INFORMATION SUPPLIED:

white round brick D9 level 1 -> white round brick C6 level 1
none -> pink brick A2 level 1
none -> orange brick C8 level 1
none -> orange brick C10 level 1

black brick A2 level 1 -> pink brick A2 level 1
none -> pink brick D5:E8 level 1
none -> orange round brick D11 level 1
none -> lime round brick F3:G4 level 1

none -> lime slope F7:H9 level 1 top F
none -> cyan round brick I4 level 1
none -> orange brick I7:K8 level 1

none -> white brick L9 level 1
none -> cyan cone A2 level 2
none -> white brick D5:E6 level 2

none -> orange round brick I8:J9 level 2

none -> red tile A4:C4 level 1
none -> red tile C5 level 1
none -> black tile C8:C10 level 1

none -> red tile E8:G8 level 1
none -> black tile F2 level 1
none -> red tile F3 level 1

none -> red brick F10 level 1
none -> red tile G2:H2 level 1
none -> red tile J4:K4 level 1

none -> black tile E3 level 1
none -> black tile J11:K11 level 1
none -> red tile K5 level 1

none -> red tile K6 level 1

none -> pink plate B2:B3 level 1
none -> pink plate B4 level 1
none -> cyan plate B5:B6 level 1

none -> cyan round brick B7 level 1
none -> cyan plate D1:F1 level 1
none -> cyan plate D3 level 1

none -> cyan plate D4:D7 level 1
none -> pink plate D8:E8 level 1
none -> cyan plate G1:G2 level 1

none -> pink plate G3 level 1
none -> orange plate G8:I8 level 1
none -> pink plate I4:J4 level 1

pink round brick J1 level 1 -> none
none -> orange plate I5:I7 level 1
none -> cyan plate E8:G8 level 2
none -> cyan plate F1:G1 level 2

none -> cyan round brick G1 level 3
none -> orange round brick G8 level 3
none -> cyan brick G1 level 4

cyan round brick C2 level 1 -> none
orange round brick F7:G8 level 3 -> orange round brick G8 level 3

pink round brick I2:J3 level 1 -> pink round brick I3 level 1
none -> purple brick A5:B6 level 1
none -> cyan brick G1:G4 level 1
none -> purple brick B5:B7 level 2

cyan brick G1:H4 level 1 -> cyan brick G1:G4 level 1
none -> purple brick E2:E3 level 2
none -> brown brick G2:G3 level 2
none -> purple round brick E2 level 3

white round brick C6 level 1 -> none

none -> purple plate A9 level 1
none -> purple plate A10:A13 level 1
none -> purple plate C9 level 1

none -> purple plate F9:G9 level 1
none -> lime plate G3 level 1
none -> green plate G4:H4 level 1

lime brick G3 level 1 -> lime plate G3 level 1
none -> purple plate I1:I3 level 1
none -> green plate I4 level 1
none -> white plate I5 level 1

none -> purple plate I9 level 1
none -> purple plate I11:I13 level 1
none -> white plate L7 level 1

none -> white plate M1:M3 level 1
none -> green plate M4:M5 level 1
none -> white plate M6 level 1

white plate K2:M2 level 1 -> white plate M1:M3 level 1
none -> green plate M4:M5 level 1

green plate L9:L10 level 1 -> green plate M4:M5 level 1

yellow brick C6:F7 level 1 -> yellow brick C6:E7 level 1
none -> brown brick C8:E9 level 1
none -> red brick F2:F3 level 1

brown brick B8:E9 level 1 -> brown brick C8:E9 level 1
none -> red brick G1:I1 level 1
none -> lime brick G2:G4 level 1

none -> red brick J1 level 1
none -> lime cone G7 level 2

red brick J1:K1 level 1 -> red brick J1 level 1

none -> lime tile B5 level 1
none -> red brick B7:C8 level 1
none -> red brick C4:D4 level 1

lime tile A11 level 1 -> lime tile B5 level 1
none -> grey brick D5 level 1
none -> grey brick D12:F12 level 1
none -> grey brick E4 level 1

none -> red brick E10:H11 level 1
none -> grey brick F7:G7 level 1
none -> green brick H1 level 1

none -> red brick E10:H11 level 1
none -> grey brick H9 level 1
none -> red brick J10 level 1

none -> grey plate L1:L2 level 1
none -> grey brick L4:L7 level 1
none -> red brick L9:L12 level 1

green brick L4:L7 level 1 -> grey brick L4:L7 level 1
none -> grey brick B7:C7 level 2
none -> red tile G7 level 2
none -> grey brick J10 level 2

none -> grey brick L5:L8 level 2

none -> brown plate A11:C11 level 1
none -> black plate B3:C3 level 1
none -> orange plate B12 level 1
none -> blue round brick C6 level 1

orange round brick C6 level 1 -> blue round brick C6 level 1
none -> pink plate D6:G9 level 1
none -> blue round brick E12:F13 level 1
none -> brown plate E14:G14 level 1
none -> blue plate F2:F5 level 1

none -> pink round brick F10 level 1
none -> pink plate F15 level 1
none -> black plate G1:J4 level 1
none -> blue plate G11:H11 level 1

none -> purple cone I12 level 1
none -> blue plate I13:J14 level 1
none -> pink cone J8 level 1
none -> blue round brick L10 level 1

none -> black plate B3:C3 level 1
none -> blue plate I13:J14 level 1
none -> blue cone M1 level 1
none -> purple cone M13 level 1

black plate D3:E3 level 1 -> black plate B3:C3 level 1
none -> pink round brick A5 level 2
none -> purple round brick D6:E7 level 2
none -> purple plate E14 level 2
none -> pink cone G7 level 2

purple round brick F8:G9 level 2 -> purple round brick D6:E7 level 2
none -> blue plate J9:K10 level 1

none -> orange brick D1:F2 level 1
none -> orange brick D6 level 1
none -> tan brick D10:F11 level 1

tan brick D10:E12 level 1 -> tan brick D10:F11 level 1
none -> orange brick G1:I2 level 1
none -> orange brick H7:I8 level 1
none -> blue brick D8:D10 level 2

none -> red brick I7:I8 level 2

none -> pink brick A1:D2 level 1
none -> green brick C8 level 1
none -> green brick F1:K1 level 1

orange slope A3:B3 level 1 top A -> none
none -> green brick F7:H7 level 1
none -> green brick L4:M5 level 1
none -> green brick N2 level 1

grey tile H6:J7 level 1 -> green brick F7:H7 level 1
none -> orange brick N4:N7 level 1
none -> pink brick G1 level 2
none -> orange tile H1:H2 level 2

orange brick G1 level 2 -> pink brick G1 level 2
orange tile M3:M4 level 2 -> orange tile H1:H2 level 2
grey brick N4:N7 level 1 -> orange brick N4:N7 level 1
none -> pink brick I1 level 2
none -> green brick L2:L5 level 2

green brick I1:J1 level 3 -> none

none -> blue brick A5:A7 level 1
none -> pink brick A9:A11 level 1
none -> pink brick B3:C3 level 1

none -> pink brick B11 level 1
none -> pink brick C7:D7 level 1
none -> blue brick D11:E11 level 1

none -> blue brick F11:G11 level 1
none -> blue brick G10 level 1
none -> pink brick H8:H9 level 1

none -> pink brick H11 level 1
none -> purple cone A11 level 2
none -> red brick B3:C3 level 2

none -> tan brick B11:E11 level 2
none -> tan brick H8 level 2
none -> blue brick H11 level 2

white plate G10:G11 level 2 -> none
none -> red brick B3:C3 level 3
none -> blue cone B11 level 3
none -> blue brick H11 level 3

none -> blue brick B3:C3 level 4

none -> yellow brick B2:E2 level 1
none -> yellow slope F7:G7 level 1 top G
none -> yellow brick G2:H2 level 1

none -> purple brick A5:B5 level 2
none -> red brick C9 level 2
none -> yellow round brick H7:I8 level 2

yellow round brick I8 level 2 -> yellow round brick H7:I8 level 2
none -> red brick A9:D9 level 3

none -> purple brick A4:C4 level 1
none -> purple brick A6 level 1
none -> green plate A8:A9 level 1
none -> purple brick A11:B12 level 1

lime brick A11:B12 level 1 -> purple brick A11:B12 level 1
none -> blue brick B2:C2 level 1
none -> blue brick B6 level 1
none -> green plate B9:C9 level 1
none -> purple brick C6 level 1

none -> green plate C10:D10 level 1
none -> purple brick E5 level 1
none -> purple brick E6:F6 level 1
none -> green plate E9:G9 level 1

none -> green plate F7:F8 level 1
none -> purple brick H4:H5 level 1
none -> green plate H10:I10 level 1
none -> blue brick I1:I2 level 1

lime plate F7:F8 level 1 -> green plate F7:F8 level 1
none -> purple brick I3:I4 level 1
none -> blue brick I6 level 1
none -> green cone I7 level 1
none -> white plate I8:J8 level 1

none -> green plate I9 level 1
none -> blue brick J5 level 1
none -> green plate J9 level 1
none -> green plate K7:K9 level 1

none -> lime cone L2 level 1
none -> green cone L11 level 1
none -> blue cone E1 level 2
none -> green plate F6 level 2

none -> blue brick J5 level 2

EXERCISE:
Among the lines above, repeat exactly those from the line with "none -> pink brick C7:D7 level 1" to the line with "none -> purple brick I3:I4 level 1", counting both ends.

SOLUTION FOR THIS PROBLEM:
none -> pink brick C7:D7 level 1
none -> blue brick D11:E11 level 1

none -> blue brick F11:G11 level 1
none -> blue brick G10 level 1
none -> pink brick H8:H9 level 1

none -> pink brick H11 level 1
none -> purple cone A11 level 2
none -> red brick B3:C3 level 2

none -> tan brick B11:E11 level 2
none -> tan brick H8 level 2
none -> blue brick H11 level 2

white plate G10:G11 level 2 -> none
none -> red brick B3:C3 level 3
none -> blue cone B11 level 3
none -> blue brick H11 level 3

none -> blue brick B3:C3 level 4

none -> yellow brick B2:E2 level 1
none -> yellow slope F7:G7 level 1 top G
none -> yellow brick G2:H2 level 1

none -> purple brick A5:B5 level 2
none -> red brick C9 level 2
none -> yellow round brick H7:I8 level 2

yellow round brick I8 level 2 -> yellow round brick H7:I8 level 2
none -> red brick A9:D9 level 3

none -> purple brick A4:C4 level 1
none -> purple brick A6 level 1
none -> green plate A8:A9 level 1
none -> purple brick A11:B12 level 1

lime brick A11:B12 level 1 -> purple brick A11:B12 level 1
none -> blue brick B2:C2 level 1
none -> blue brick B6 level 1
none -> green plate B9:C9 level 1
none -> purple brick C6 level 1

none -> green plate C10:D10 level 1
none -> purple brick E5 level 1
none -> purple brick E6:F6 level 1
none -> green plate E9:G9 level 1

none -> green plate F7:F8 level 1
none -> purple brick H4:H5 level 1
none -> green plate H10:I10 level 1
none -> blue brick I1:I2 level 1

lime plate F7:F8 level 1 -> green plate F7:F8 level 1
none -> purple brick I3:I4 level 1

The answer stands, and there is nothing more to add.